▶ **The task**
The response should contain every record, reproduced exactly.

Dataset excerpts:
= = = = =
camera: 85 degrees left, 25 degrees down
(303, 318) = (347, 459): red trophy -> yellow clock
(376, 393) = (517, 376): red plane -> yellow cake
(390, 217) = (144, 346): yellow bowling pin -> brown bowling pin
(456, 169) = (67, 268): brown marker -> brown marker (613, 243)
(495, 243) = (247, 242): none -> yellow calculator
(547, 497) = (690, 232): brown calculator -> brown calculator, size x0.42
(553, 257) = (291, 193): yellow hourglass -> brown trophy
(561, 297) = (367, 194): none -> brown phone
= = = = =
▶ **Solution to this task**
camera: 85 degrees left, 25 degrees down
(303, 318) = (347, 459): red trophy -> yellow clock
(376, 393) = (517, 376): red plane -> yellow cake
(390, 217) = (144, 346): yellow bowling pin -> brown bowling pin
(456, 169) = (67, 268): brown marker -> brown marker (613, 243)
(495, 243) = (247, 242): none -> yellow calculator
(547, 497) = (690, 232): brown calculator -> brown calculator, size x0.42
(553, 257) = (291, 193): yellow hourglass -> brown trophy
(561, 297) = (367, 194): none -> brown phone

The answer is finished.